[[ Dataset extract, beginning ]]
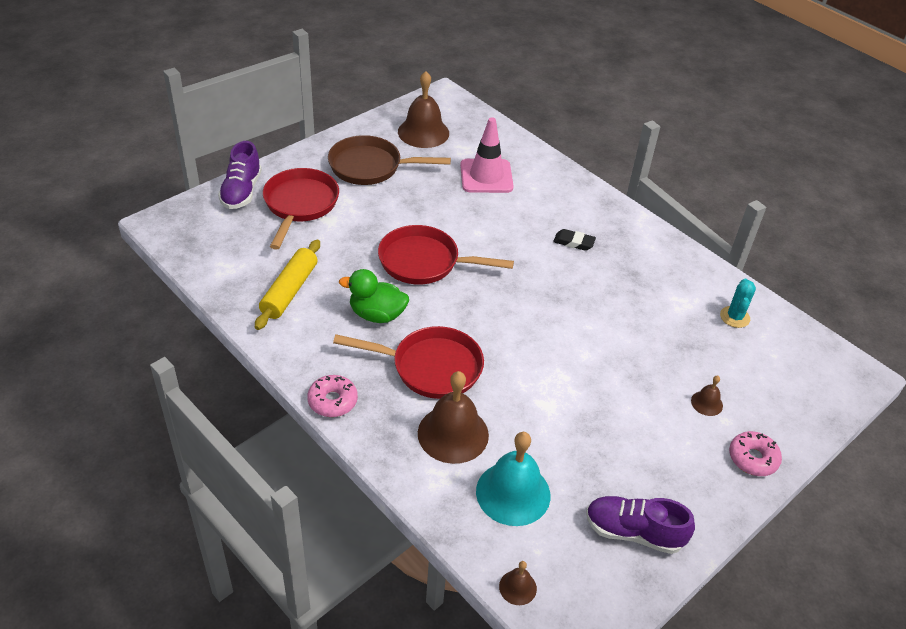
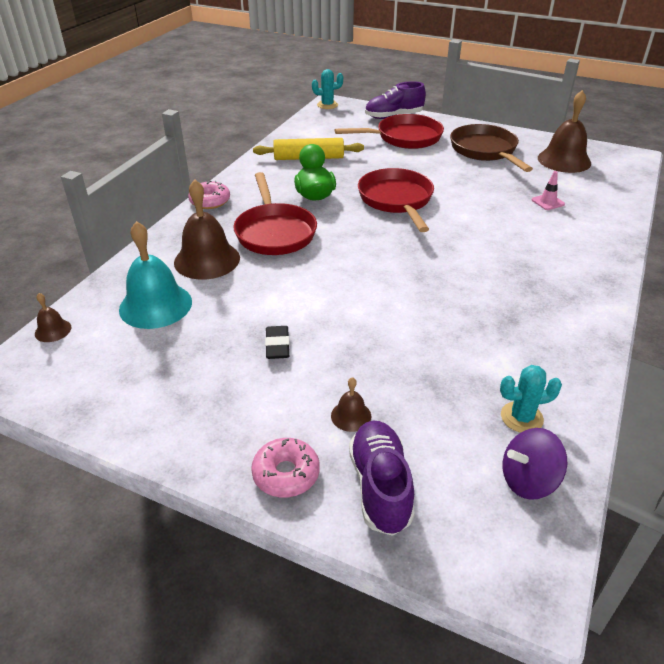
camera: 70 degrees right, 5 degrees down
(162, 229) = (327, 105): none -> turquoise cactus
(486, 176) = (547, 202): pink traffic cone -> pink traffic cone, size x0.46
(574, 242) = (514, 270): black eraser -> black eraser (277, 345)
(633, 532) = (136, 390): purple shoe -> purple shoe (380, 486)
(787, 340) = (528, 480): none -> purple spinning top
[[ Dataset extract, end ]]
● **About this exercise**
Could the entries above be written out word for word, pictures excluded?

● **Worked solution**
camera: 70 degrees right, 5 degrees down
(162, 229) = (327, 105): none -> turquoise cactus
(486, 176) = (547, 202): pink traffic cone -> pink traffic cone, size x0.46
(574, 242) = (514, 270): black eraser -> black eraser (277, 345)
(633, 532) = (136, 390): purple shoe -> purple shoe (380, 486)
(787, 340) = (528, 480): none -> purple spinning top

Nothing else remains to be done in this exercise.